GIVEN ENTRIES Start Marker

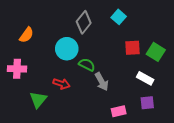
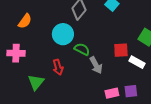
red square: (132, 48) -> (121, 50), moved
red arrow: (61, 84) -> (58, 67), turned 56
purple square: (147, 103) -> (131, 91), moved

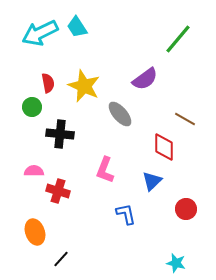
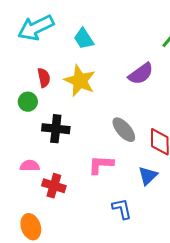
cyan trapezoid: (77, 27) -> (84, 39), moved
gray ellipse: (120, 114) -> (124, 130), moved
pink L-shape: (105, 170) -> (101, 165), turned 72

GIVEN ENTRIES End Marker

_WHAT TO PRODUCE_
Scan the material above for the string "turned". Copy each line that holds it.

_YOUR RESPONSE_
red arrow: (61, 84) -> (58, 67), turned 56
pink L-shape: (105, 170) -> (101, 165), turned 72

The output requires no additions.